● **Provided records**:
____

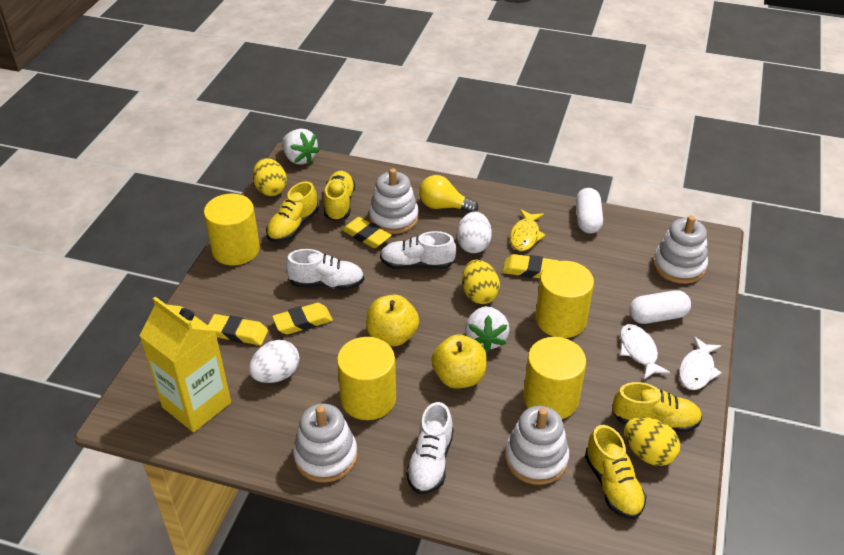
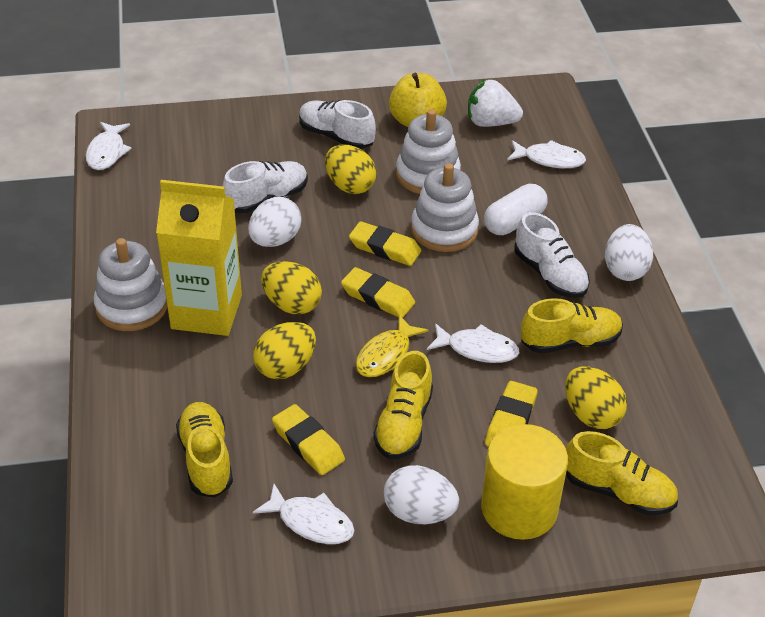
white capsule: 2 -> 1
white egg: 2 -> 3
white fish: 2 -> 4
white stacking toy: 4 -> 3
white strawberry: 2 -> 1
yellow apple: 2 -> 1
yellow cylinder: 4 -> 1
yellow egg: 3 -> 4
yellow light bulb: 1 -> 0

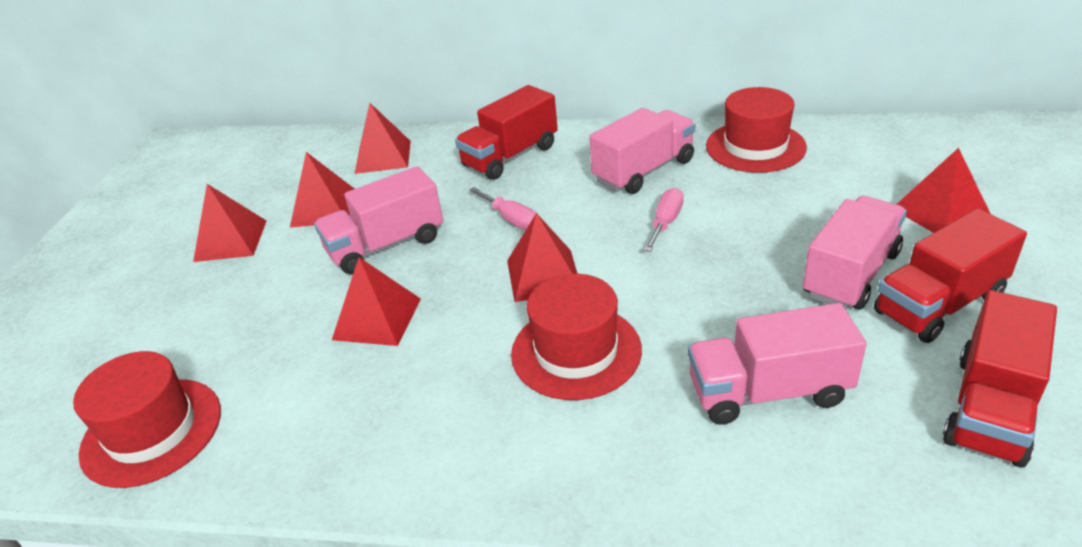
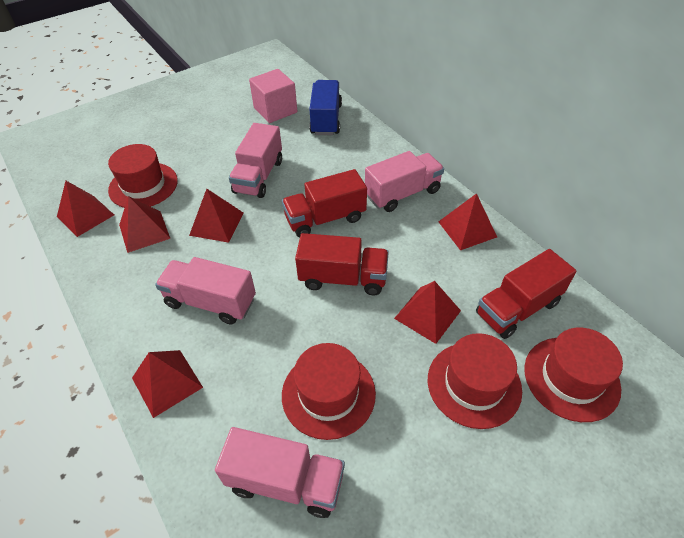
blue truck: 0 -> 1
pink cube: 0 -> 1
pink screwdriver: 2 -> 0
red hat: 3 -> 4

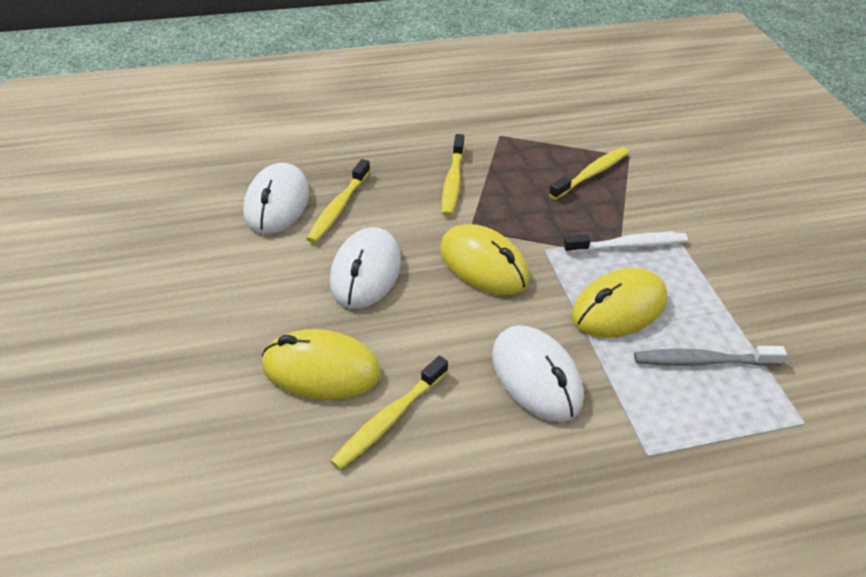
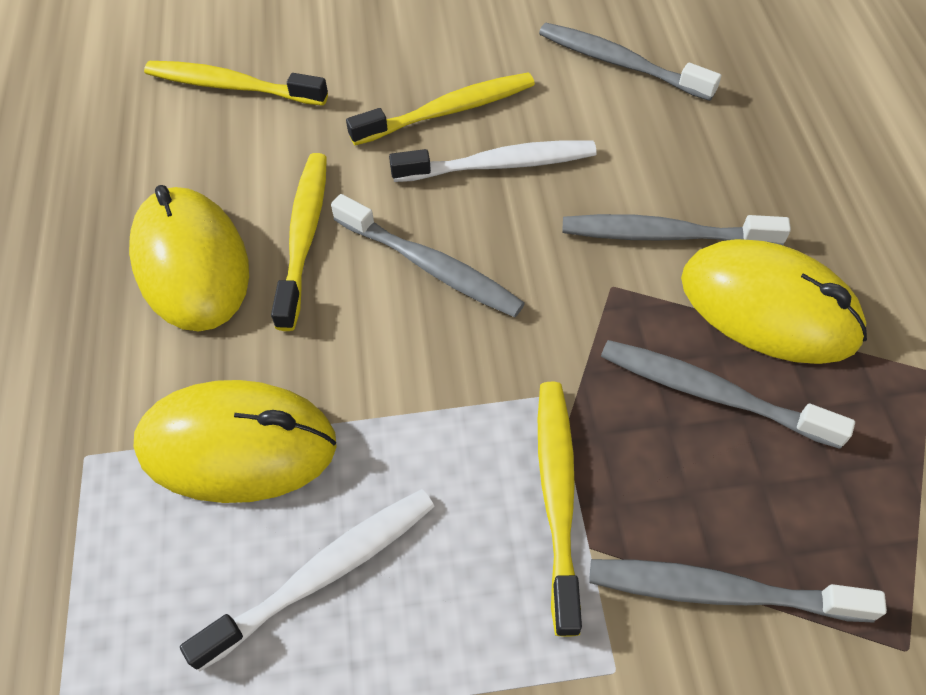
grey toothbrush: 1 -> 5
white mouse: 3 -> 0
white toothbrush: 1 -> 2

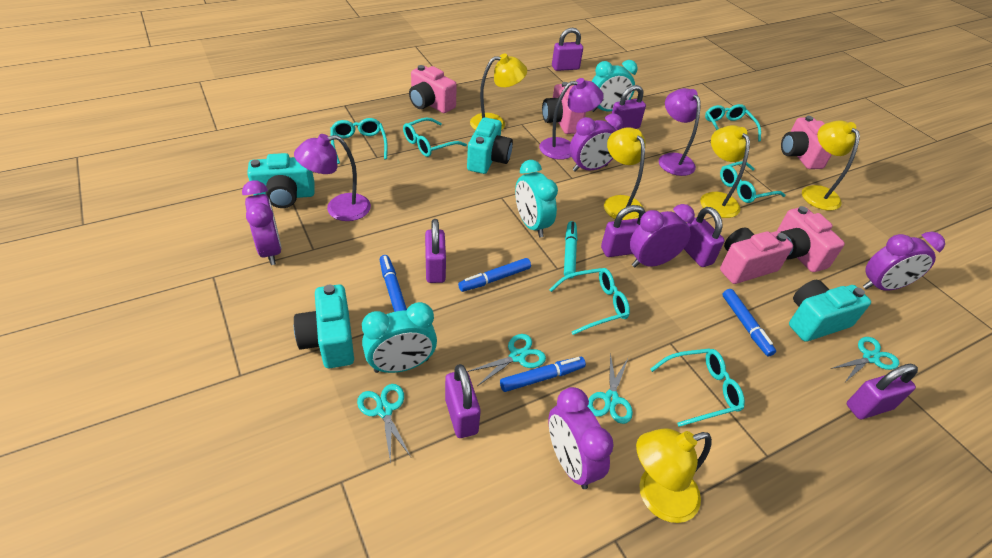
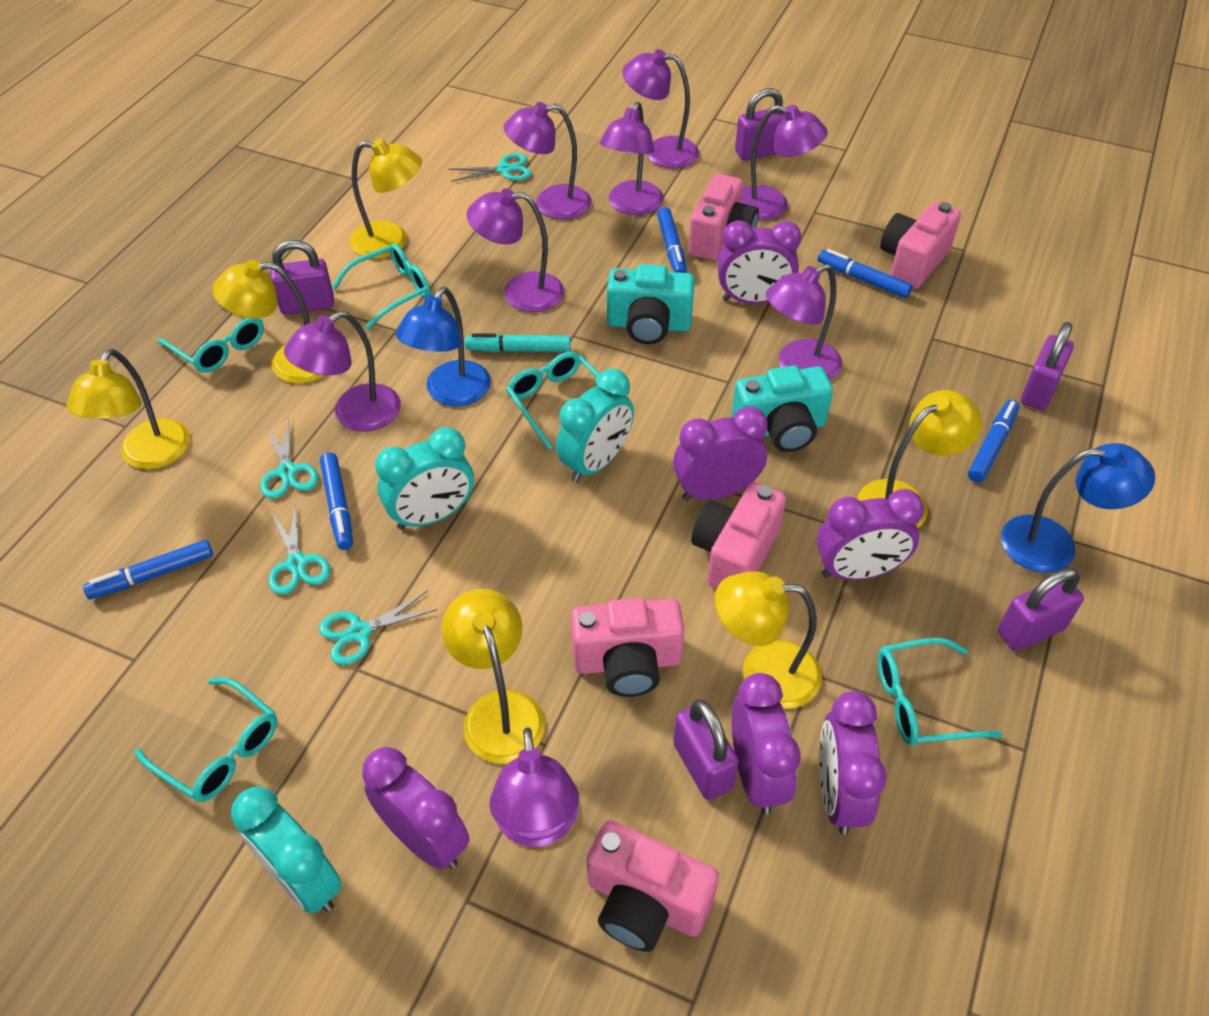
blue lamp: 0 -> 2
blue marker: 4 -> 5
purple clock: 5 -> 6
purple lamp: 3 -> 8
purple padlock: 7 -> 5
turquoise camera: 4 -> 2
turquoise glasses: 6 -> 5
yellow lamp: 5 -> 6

____

● **What is needed**: Return nothing except the lines from the line with "blue truck: 0 -> 1" through the last line of the records above, copied exactly and without pictures.

● **Task output**:
blue truck: 0 -> 1
pink cube: 0 -> 1
pink screwdriver: 2 -> 0
red hat: 3 -> 4

grey toothbrush: 1 -> 5
white mouse: 3 -> 0
white toothbrush: 1 -> 2

blue lamp: 0 -> 2
blue marker: 4 -> 5
purple clock: 5 -> 6
purple lamp: 3 -> 8
purple padlock: 7 -> 5
turquoise camera: 4 -> 2
turquoise glasses: 6 -> 5
yellow lamp: 5 -> 6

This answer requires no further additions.